→ ENTRIES SHOWN:

+ + + + +

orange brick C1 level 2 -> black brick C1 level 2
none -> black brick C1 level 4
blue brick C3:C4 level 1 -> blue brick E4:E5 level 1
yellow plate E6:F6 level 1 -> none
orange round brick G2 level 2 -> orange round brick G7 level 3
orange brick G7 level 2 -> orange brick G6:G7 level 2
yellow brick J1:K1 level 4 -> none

+ + + + +

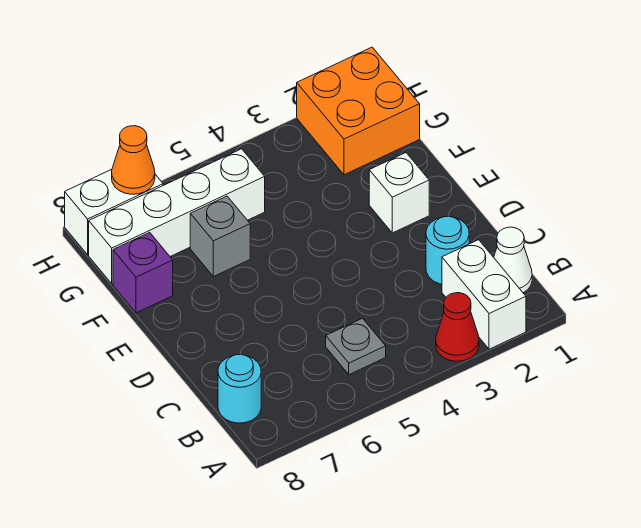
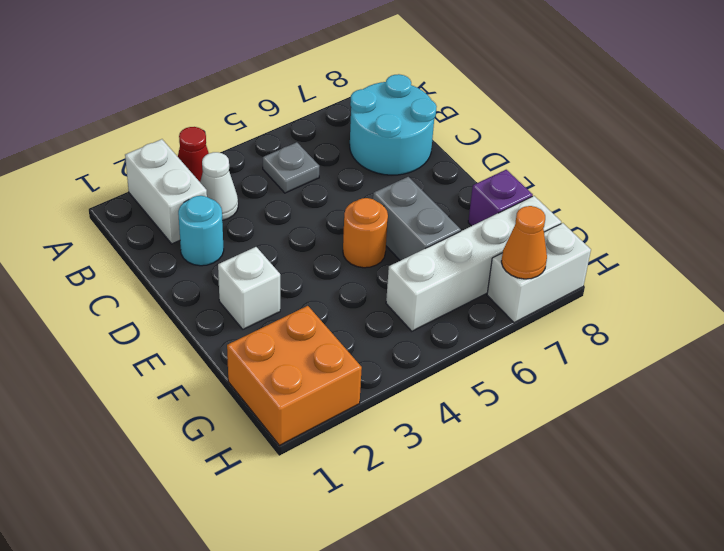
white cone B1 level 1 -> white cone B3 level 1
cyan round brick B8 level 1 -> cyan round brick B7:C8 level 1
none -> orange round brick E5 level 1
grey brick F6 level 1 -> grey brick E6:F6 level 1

+ + + + +

→ WHAT TO PRODUCE: Above are the records. Print exactly, and only, the lines from the line with "orange brick C1" to the line with "yellow brick J1:K1 level 4 -> none", both inclusive.

→ RESPONSE BOX:
orange brick C1 level 2 -> black brick C1 level 2
none -> black brick C1 level 4
blue brick C3:C4 level 1 -> blue brick E4:E5 level 1
yellow plate E6:F6 level 1 -> none
orange round brick G2 level 2 -> orange round brick G7 level 3
orange brick G7 level 2 -> orange brick G6:G7 level 2
yellow brick J1:K1 level 4 -> none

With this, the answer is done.